== Segment start ==
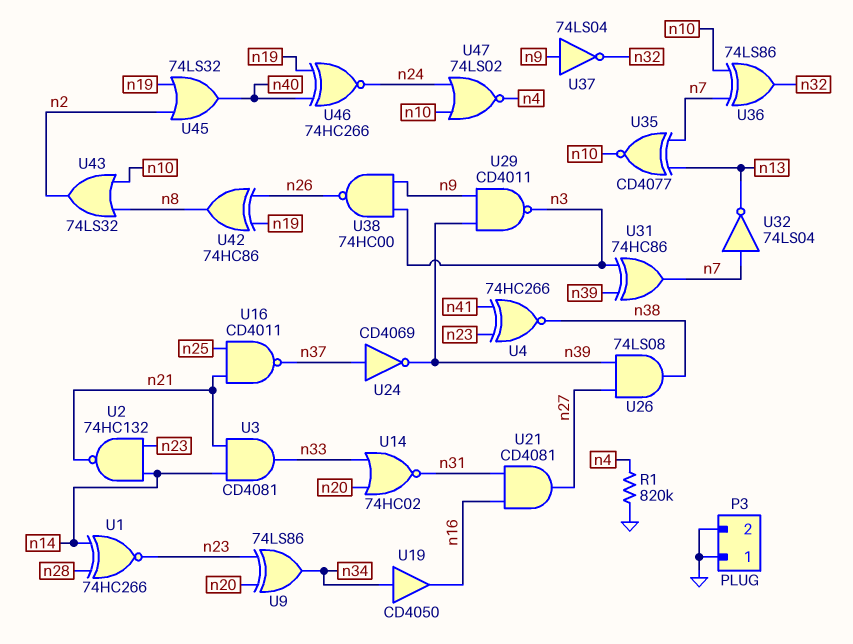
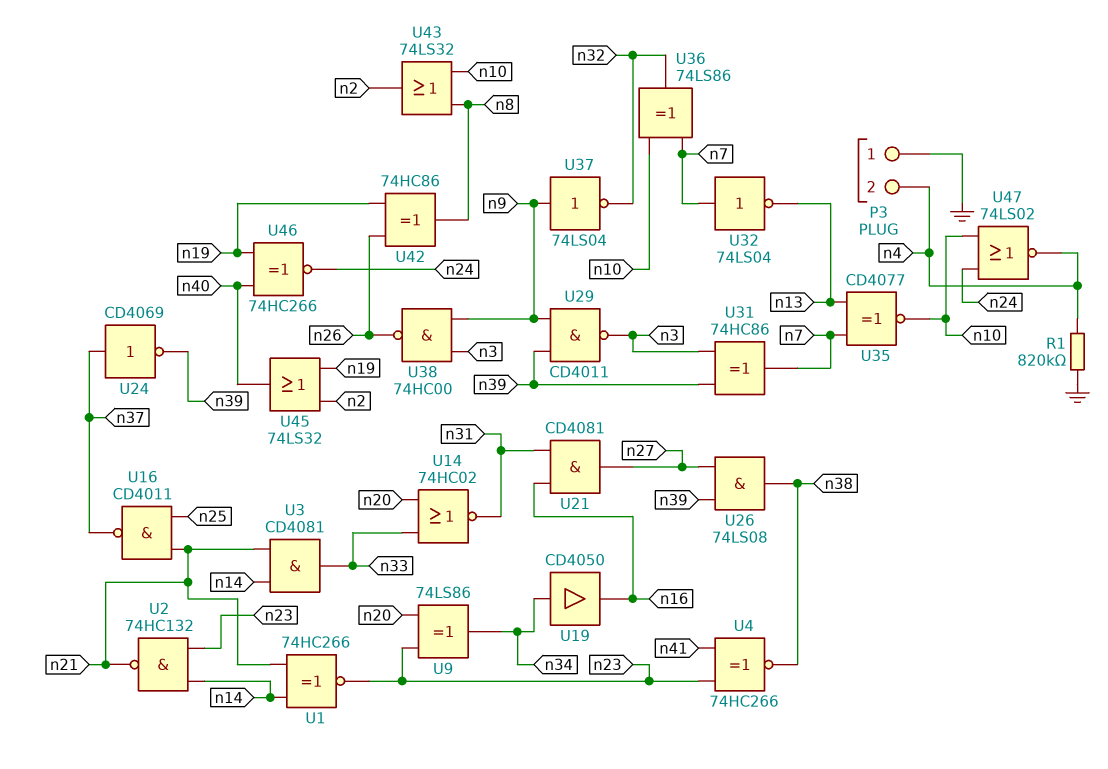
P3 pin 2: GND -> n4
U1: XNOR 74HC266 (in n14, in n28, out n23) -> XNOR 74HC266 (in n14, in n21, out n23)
== Segment end ==
== Segment start ==
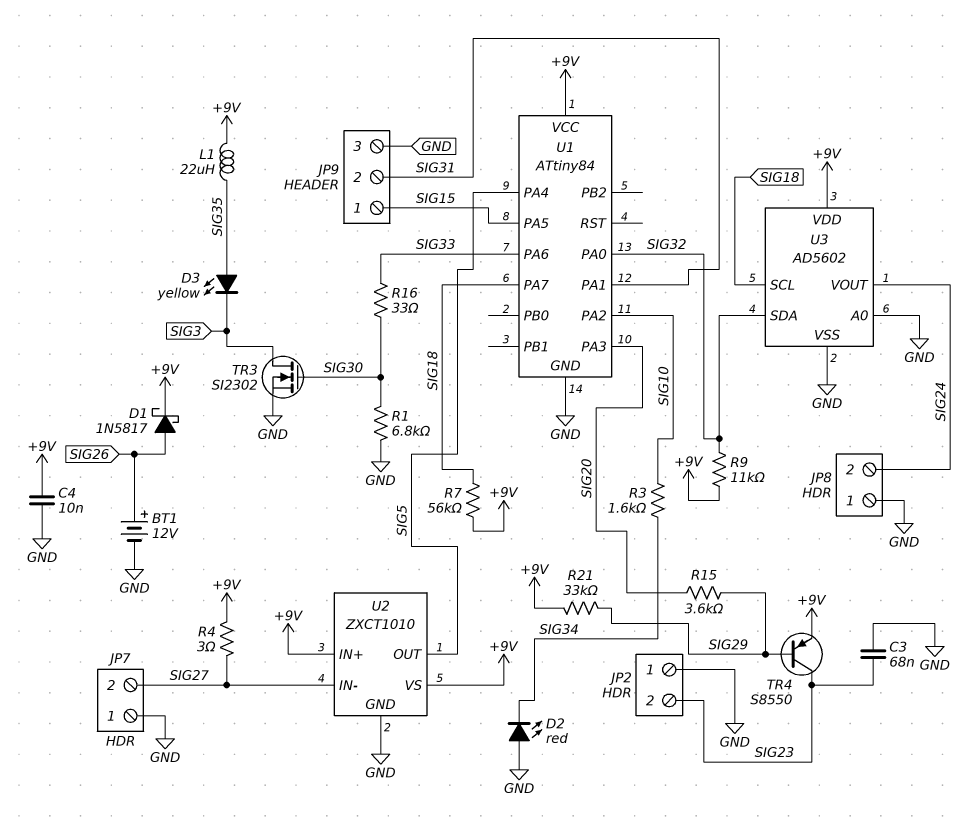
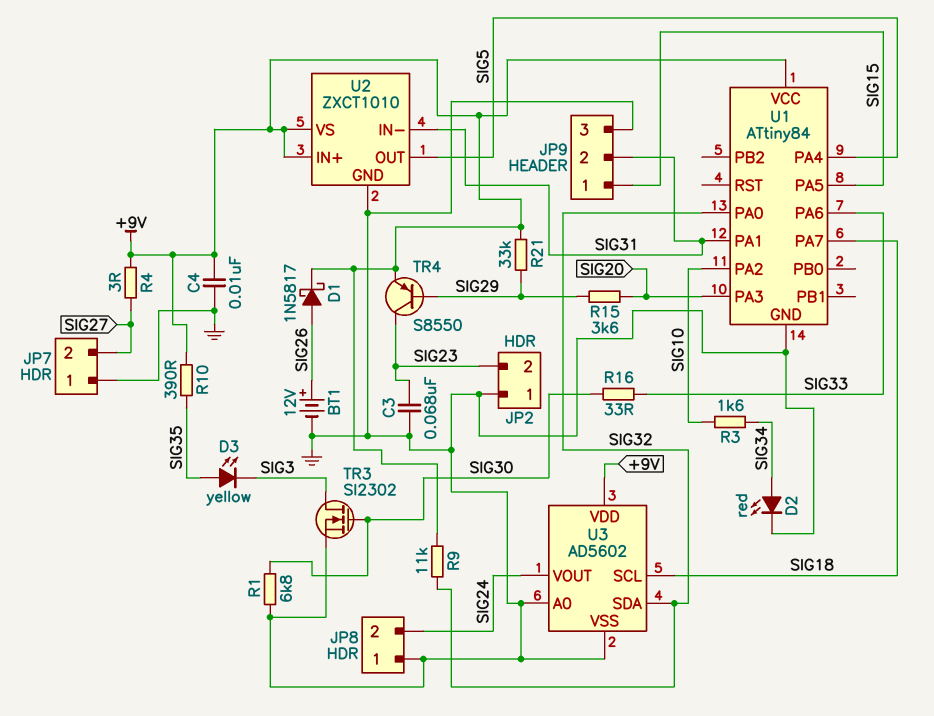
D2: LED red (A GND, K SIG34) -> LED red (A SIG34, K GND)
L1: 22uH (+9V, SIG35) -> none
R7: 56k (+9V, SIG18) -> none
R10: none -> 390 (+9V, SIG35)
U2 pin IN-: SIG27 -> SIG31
== Segment end ==
== Segment start ==
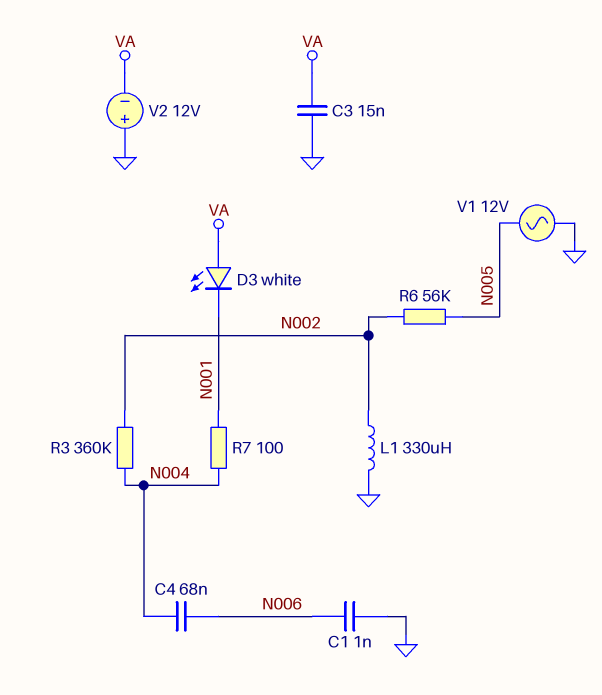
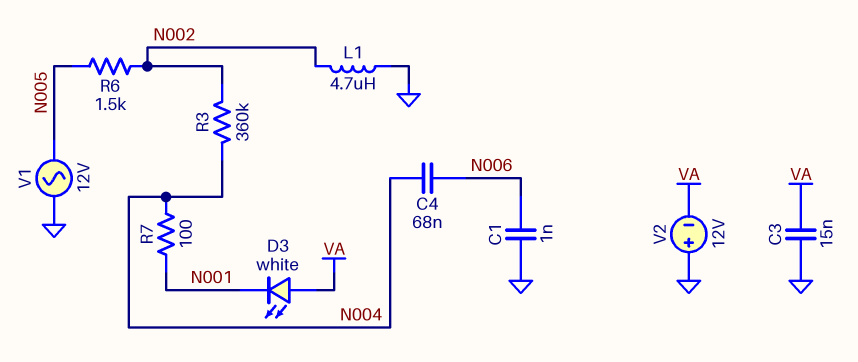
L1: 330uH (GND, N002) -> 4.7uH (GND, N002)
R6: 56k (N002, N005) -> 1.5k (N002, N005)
== Segment end ==
Aim of the task — Within the data above, the span starting at the line containing "P3 pin 2: GND -> n4" and ending at the line containing "U1: XNOR 74HC266" is to be retyped exactly, with no other lines.

Solution for this task —
P3 pin 2: GND -> n4
U1: XNOR 74HC266 (in n14, in n28, out n23) -> XNOR 74HC266 (in n14, in n21, out n23)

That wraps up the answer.